Supplied records Block Start

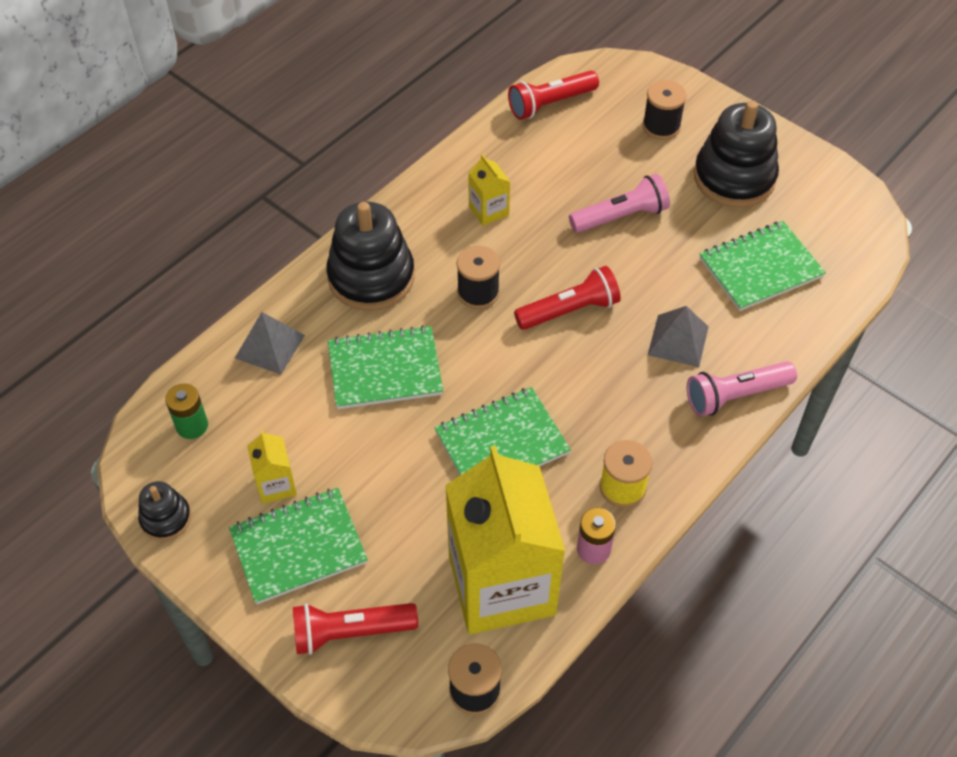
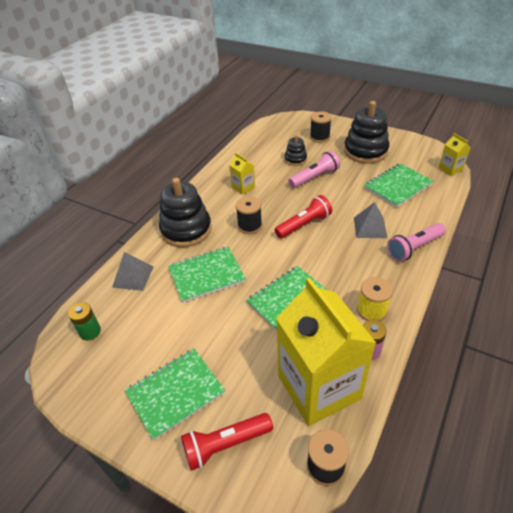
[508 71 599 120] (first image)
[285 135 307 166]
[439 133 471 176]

Supplied records Block End
Supplied records Block Start

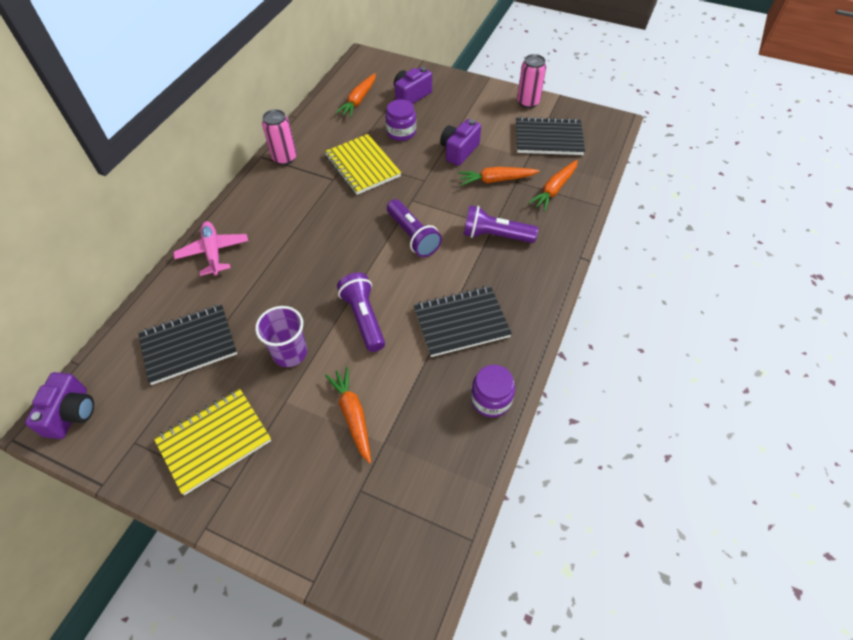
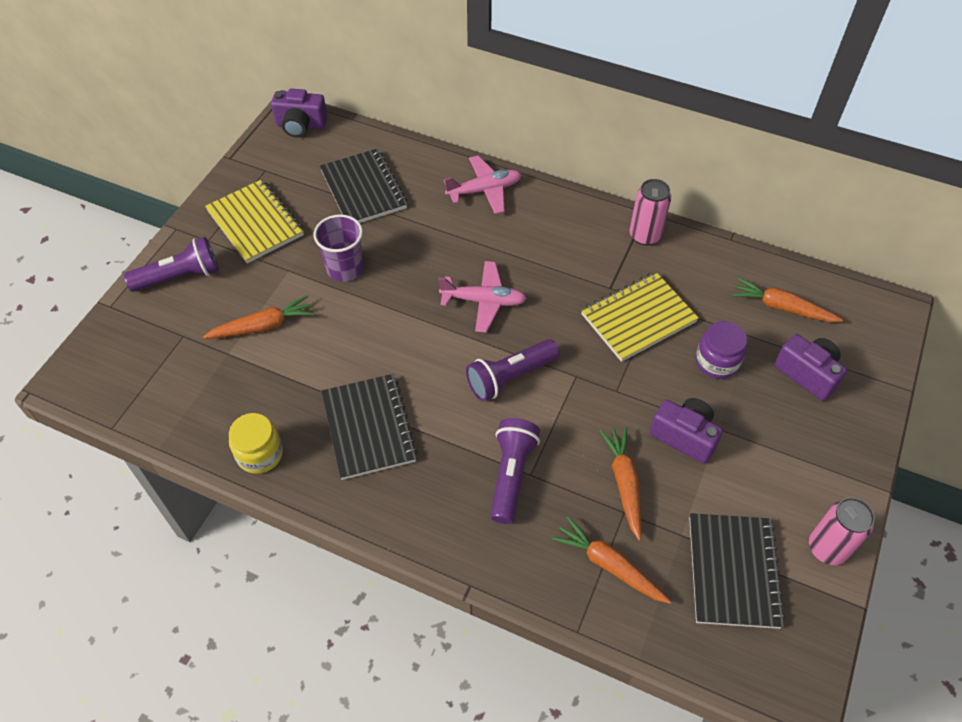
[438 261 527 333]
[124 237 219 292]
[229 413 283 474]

Supplied records Block End
Supplied records Block Start

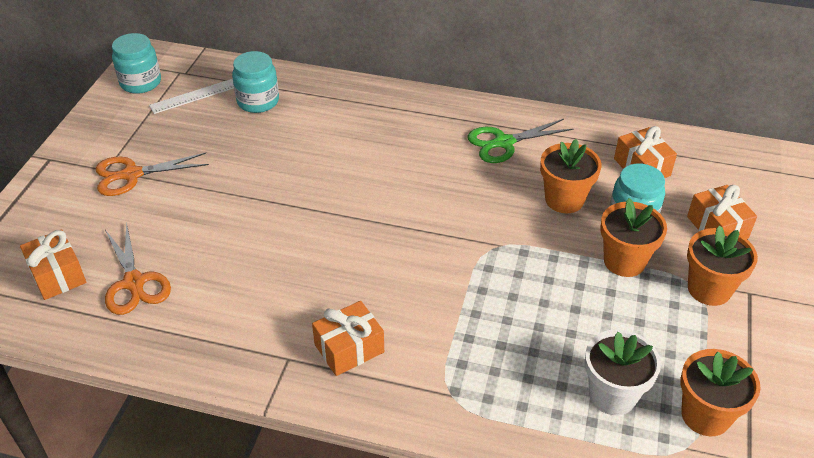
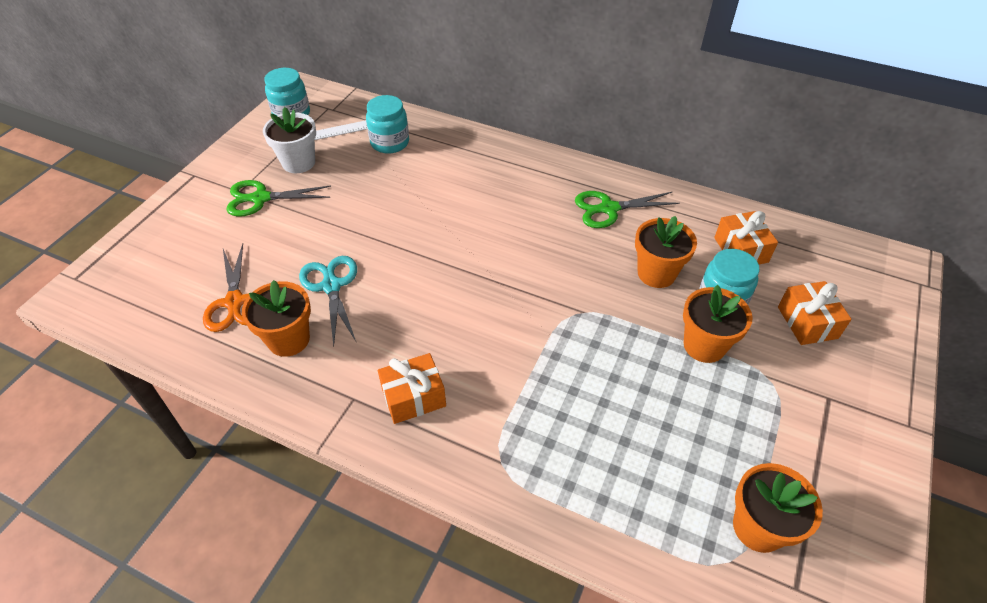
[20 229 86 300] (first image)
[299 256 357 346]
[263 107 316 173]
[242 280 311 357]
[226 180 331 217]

Supplied records Block End

- **Exercise instructions**
In the listing above, find the line holding "[20 229 86 300] (first image)" and the line holding "[226 180 331 217]", then output those two lines and every line between them exactly.

- **Response box**
[20 229 86 300] (first image)
[299 256 357 346]
[263 107 316 173]
[242 280 311 357]
[226 180 331 217]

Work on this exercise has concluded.